(Spatial reasoning data)
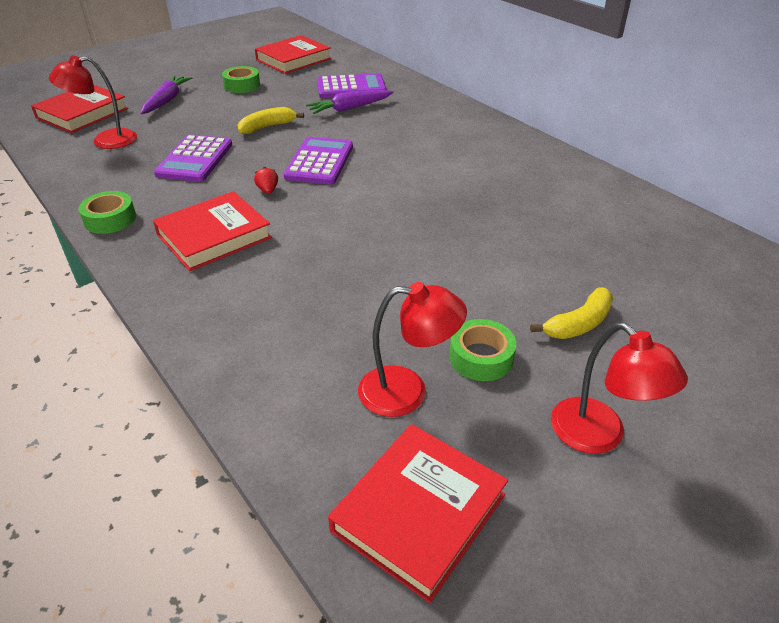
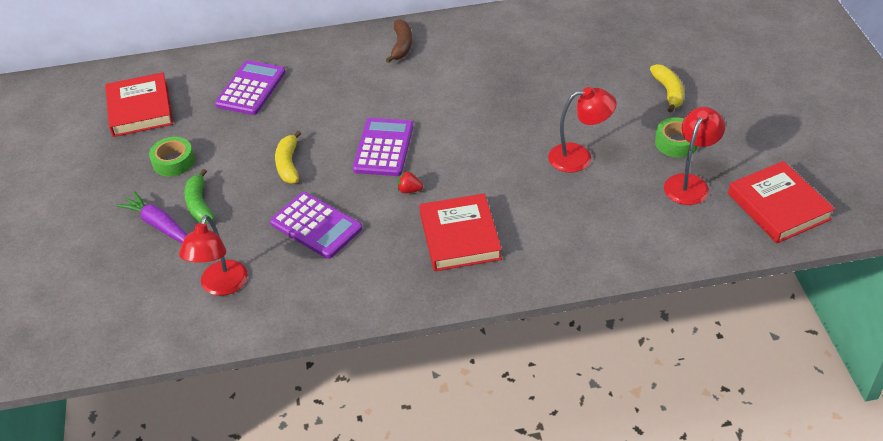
camera: 60 degrees left, 5 degrees up
(82, 113) = (132, 299): red book -> none
(110, 219) = (387, 299): green tape -> none
(198, 107) = (199, 204): none -> green banana
(319, 162) = (383, 148): purple calculator -> purple calculator turned 60 degrees clockwise
(350, 108) = (295, 102): purple carrot -> none
(473, 132) = (401, 46): none -> brown banana
(599, 436) = (757, 122): red lamp -> red lamp (579, 157)

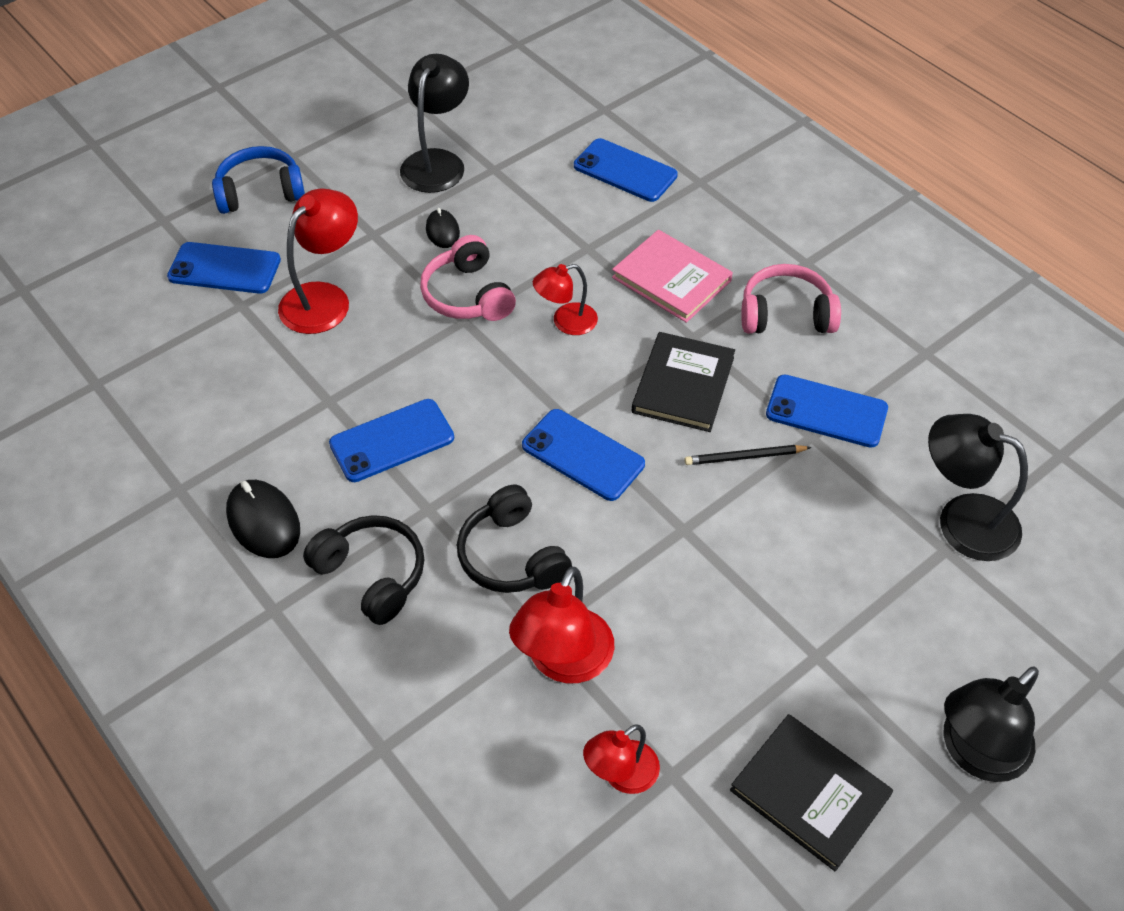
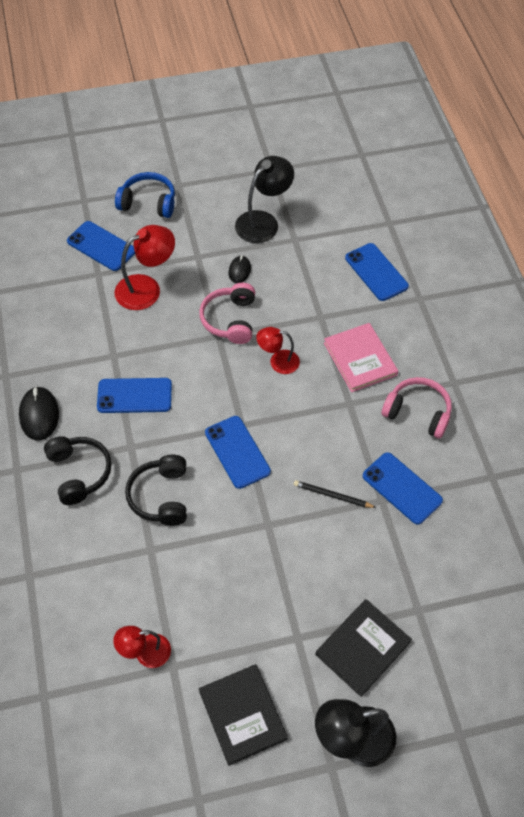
camera: 25 degrees right, 5 degrees up
(564, 662) = (152, 573): red lamp -> none
(683, 385) = (324, 433): black book -> black book (363, 648)
(962, 520) = (441, 596): black lamp -> none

▶ _TASK_: Extract exactly the lines from the one containing "(473, 132) = (401, 46): none -> brown banana" through the last line of the records above, both included, and leave out the pictures.

▶ _WRITTEN REPLY_:
(473, 132) = (401, 46): none -> brown banana
(599, 436) = (757, 122): red lamp -> red lamp (579, 157)

camera: 25 degrees right, 5 degrees up
(564, 662) = (152, 573): red lamp -> none
(683, 385) = (324, 433): black book -> black book (363, 648)
(962, 520) = (441, 596): black lamp -> none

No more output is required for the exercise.